Reproduce the records. Keep every word exact and include no images.

[[ DATA TO PROCESS, beginning ]]

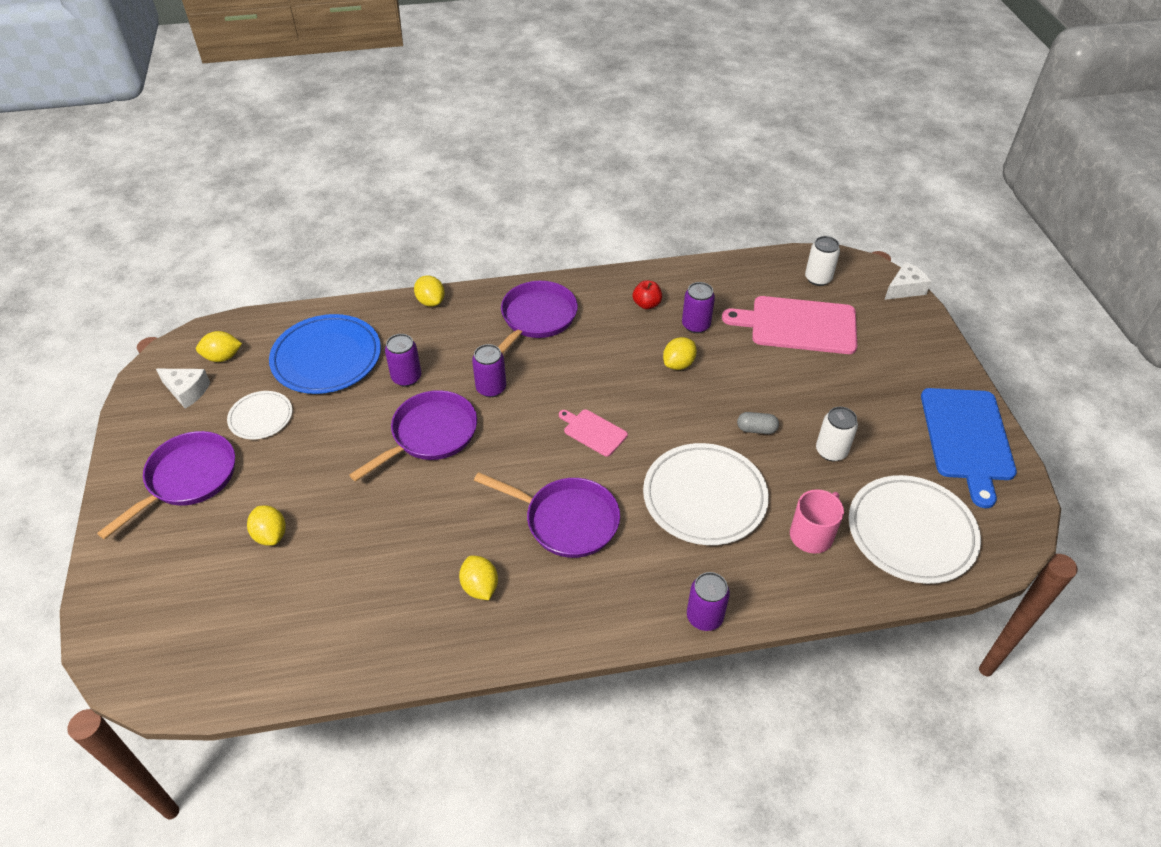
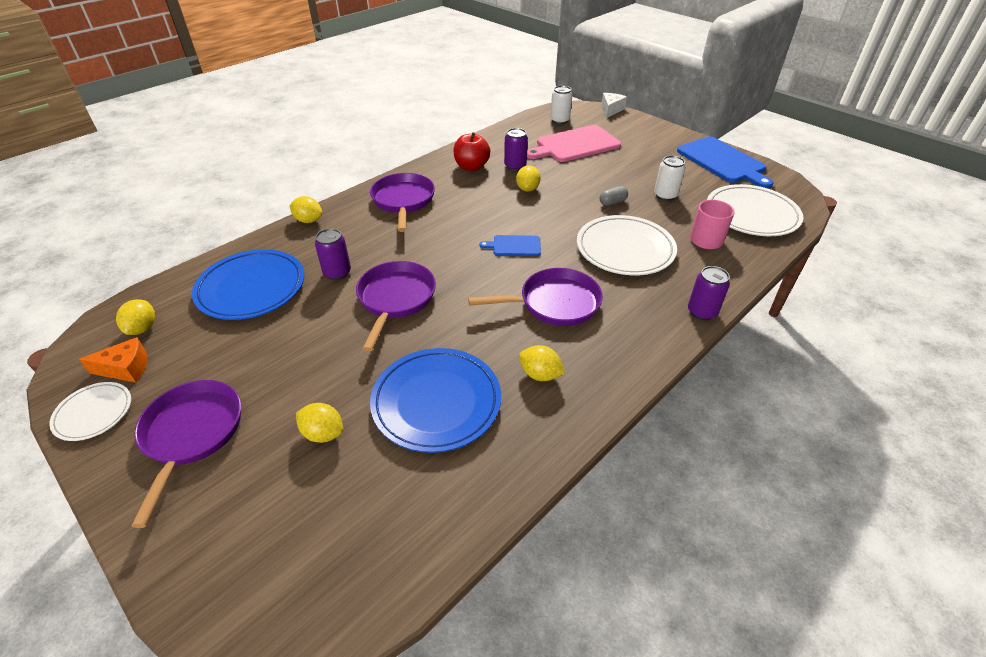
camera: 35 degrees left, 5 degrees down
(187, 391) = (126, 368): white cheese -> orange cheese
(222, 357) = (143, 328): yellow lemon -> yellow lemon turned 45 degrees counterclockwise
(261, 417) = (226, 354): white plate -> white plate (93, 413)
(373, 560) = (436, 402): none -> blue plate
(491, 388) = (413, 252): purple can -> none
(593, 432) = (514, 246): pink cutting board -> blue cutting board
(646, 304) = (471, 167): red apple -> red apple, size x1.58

[[ DATA TO PROCESS, end ]]

RESPONSE TO THIS TASK -
camera: 35 degrees left, 5 degrees down
(187, 391) = (126, 368): white cheese -> orange cheese
(222, 357) = (143, 328): yellow lemon -> yellow lemon turned 45 degrees counterclockwise
(261, 417) = (226, 354): white plate -> white plate (93, 413)
(373, 560) = (436, 402): none -> blue plate
(491, 388) = (413, 252): purple can -> none
(593, 432) = (514, 246): pink cutting board -> blue cutting board
(646, 304) = (471, 167): red apple -> red apple, size x1.58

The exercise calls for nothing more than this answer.